Work task: Display each line from the entries below that contains the word "curtain". Letter case must match.

Extracted material:
_ _ _
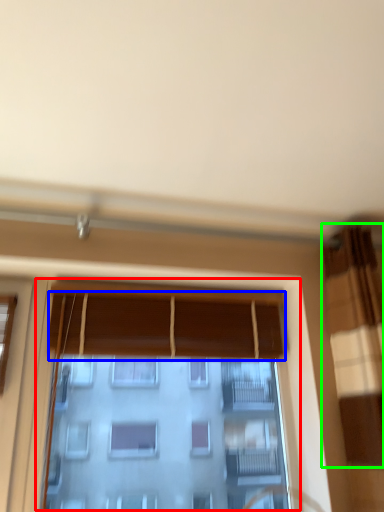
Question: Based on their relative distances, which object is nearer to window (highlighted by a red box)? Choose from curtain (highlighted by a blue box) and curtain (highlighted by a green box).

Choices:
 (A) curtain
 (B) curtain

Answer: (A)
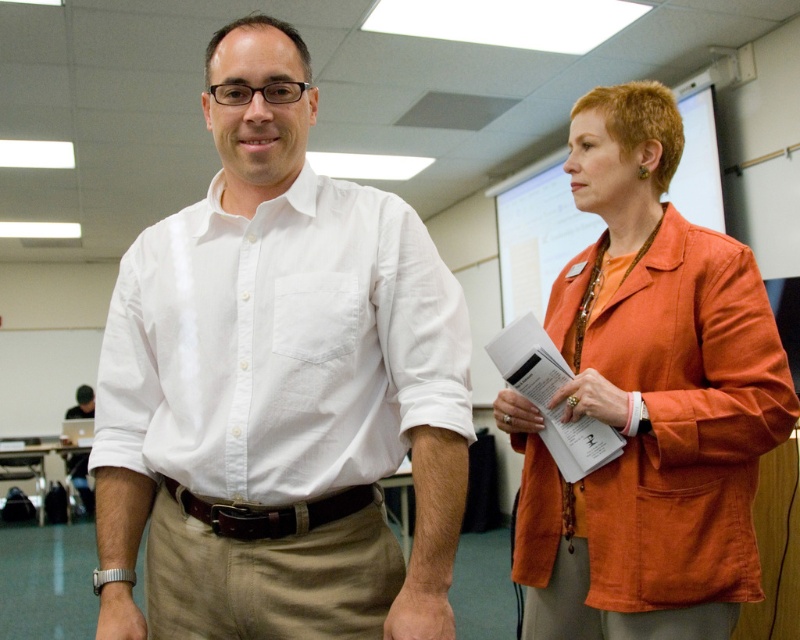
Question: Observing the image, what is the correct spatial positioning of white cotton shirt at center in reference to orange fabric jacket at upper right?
_ _ _
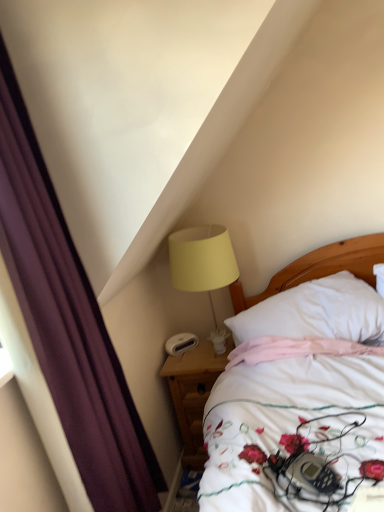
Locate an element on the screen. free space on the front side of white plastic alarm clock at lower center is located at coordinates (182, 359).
_ _ _
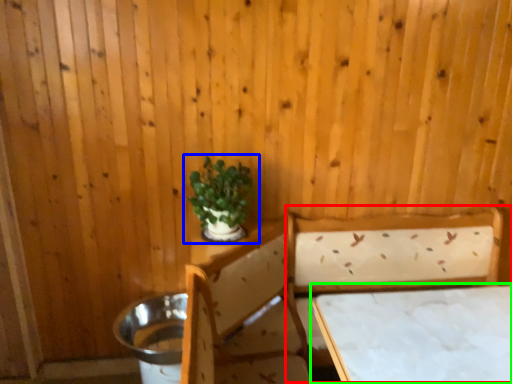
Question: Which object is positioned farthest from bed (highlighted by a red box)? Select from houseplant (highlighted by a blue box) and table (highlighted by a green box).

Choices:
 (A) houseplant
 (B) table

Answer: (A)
_ _ _
Your solution:
Question: Based on their relative distances, which object is nearer to window (highlighted by a red box)? Choose from curtain (highlighted by a blue box) and curtain (highlighted by a green box).
 (A) curtain
 (B) curtain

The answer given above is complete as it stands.